Task to carry out:
Find the word "móvil" in the data below and copy each line that holds it.

========================================

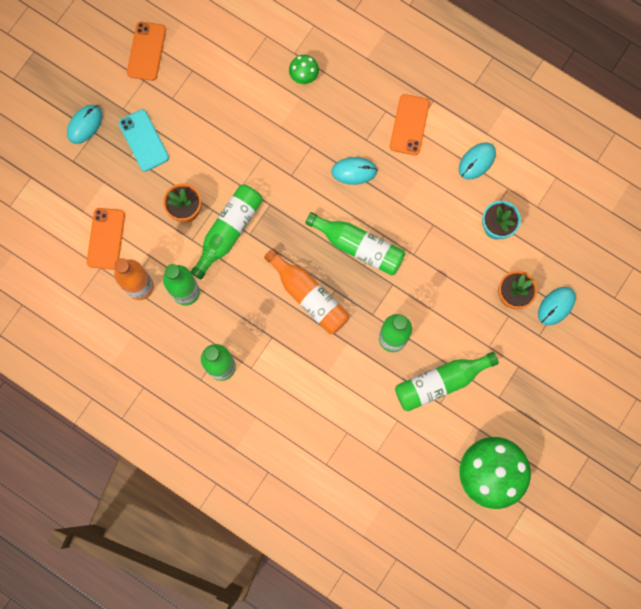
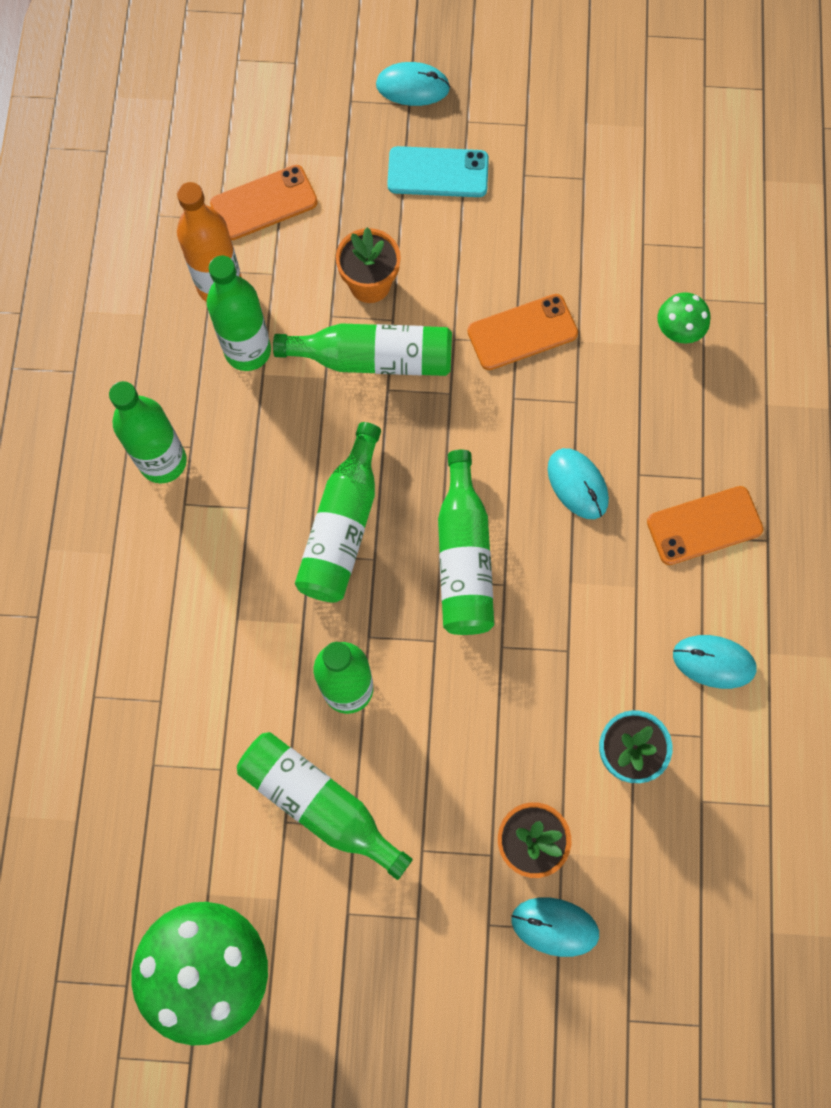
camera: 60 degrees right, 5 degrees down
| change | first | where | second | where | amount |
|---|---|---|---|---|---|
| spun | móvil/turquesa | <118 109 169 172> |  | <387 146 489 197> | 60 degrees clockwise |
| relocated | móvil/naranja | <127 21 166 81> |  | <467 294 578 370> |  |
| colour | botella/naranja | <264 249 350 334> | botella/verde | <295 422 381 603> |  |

========================================

Response to this exercise:
| spun | móvil/turquesa | <118 109 169 172> |  | <387 146 489 197> | 60 degrees clockwise |
| relocated | móvil/naranja | <127 21 166 81> |  | <467 294 578 370> |  |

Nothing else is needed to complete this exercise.